____ EXTRACTED MATERIAL

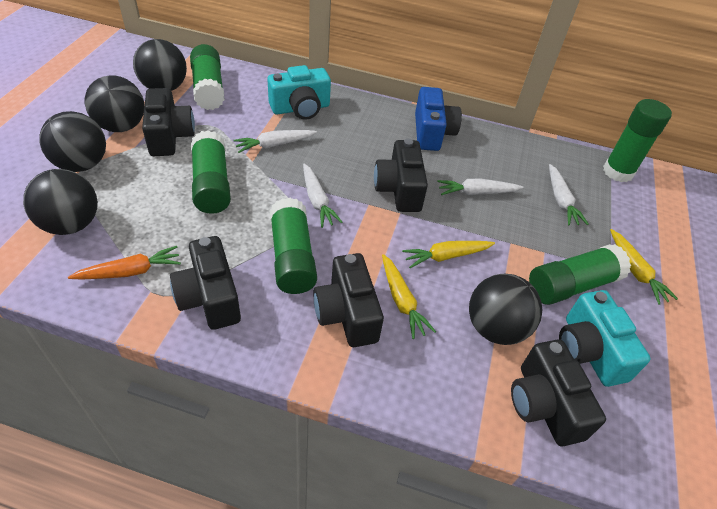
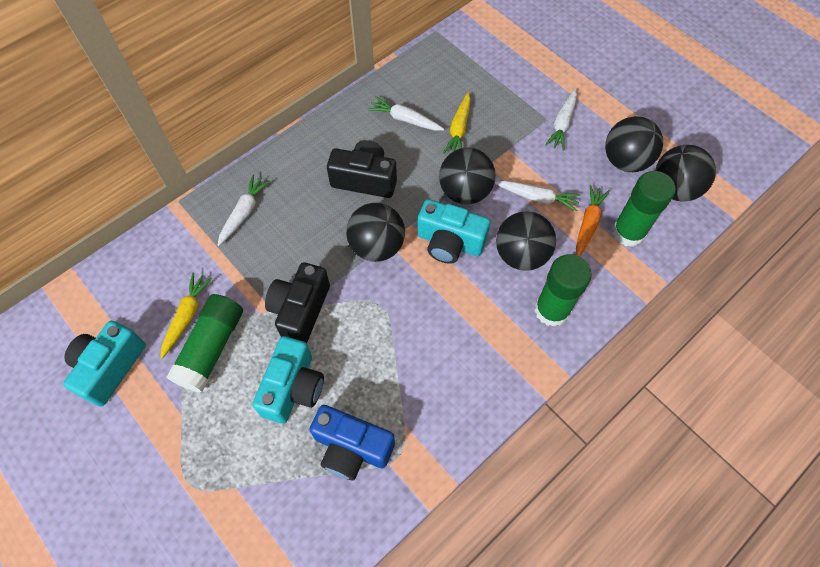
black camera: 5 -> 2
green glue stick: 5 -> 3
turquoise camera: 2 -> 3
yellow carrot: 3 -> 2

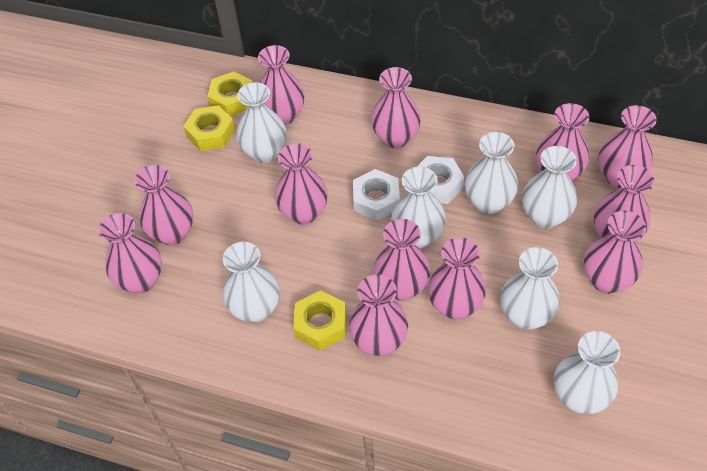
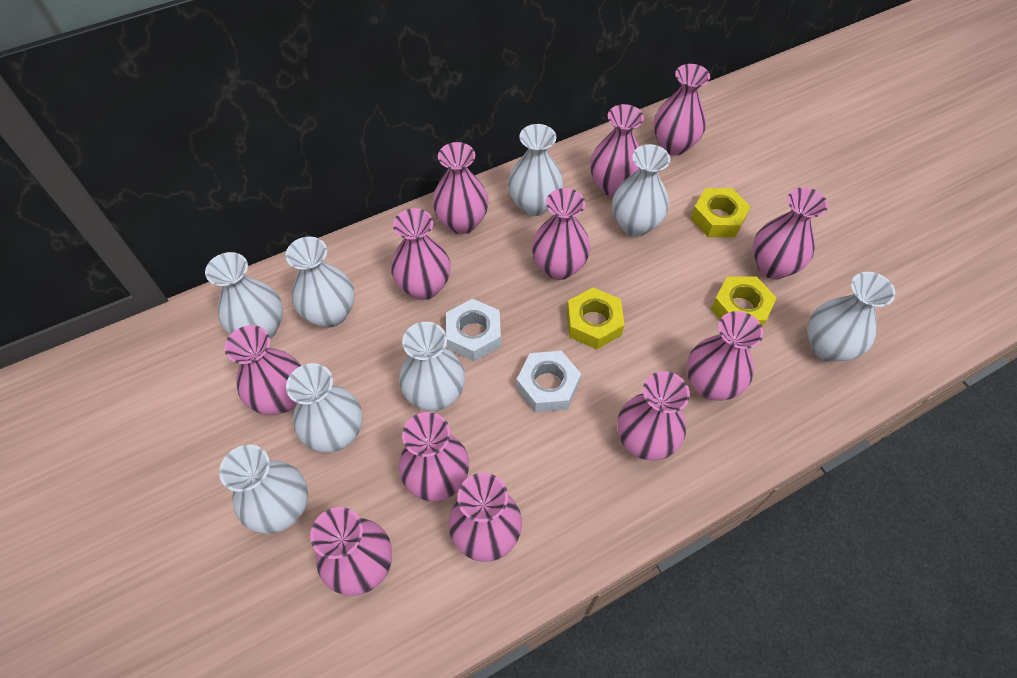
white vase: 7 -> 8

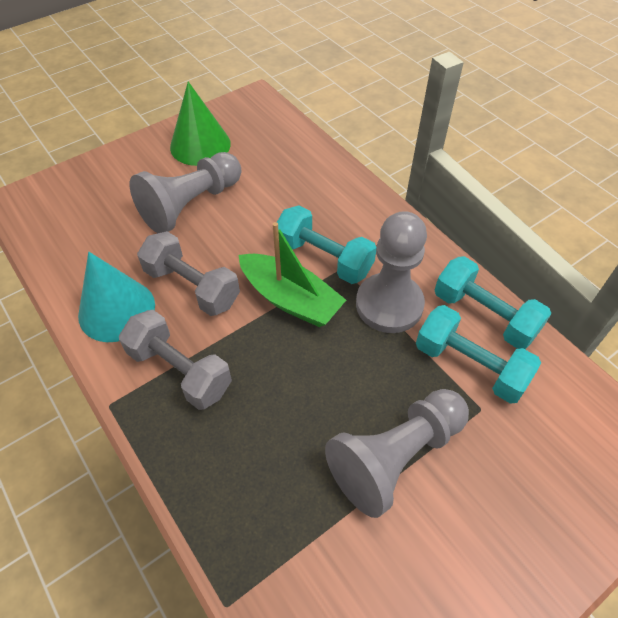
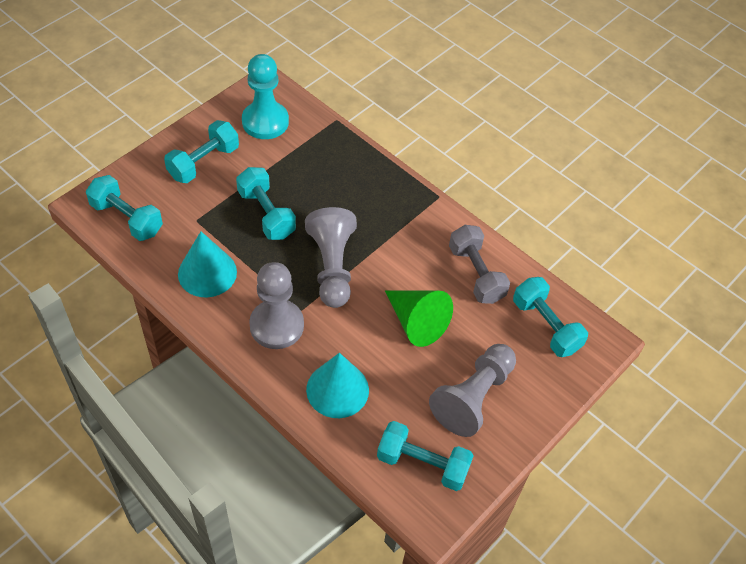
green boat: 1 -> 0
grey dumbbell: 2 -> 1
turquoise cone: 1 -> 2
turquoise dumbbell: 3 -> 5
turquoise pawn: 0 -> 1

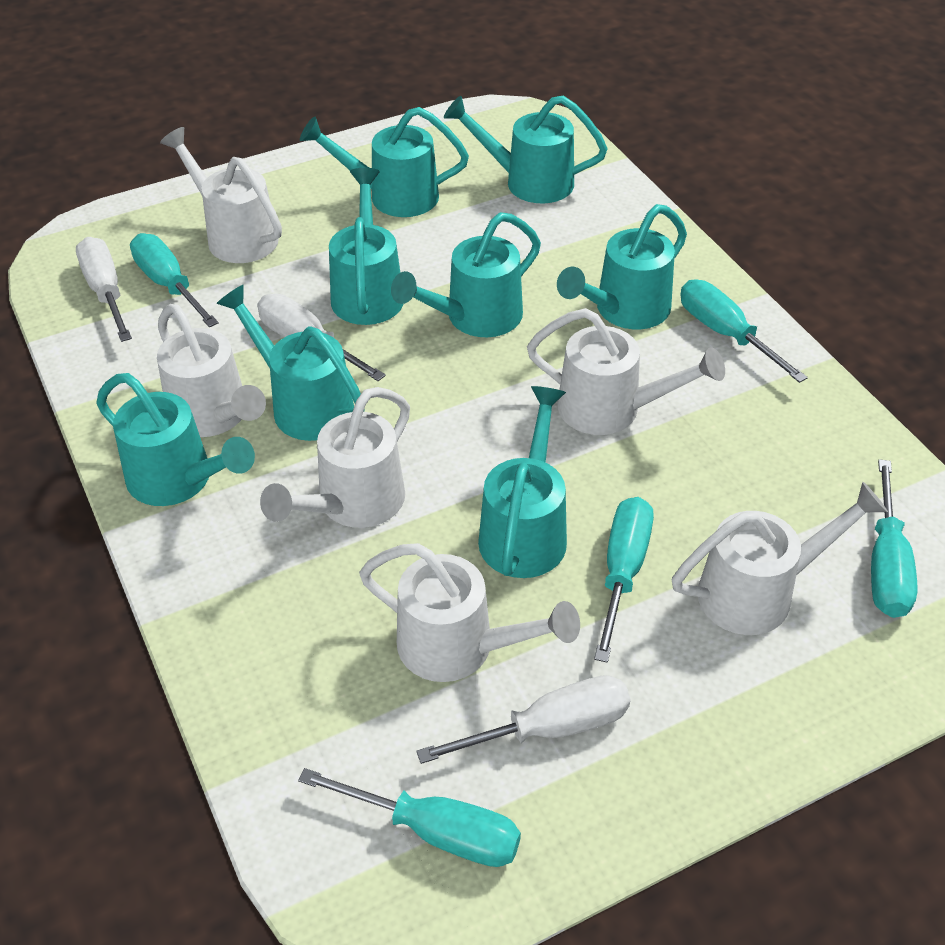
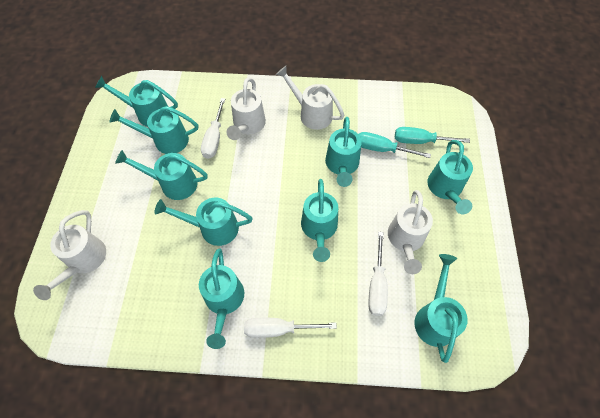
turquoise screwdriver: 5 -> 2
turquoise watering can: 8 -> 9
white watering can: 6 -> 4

________

§ **HOW TO COMPLETE THIS TASK**
Only the lines from the start of the records above through the line containing "turquoise screwdriver: 5 -> 2" should be returned, exactly and with both ends, please; the pictures stay out.

§ **ANSWER AREA**
black camera: 5 -> 2
green glue stick: 5 -> 3
turquoise camera: 2 -> 3
yellow carrot: 3 -> 2

white vase: 7 -> 8

green boat: 1 -> 0
grey dumbbell: 2 -> 1
turquoise cone: 1 -> 2
turquoise dumbbell: 3 -> 5
turquoise pawn: 0 -> 1

turquoise screwdriver: 5 -> 2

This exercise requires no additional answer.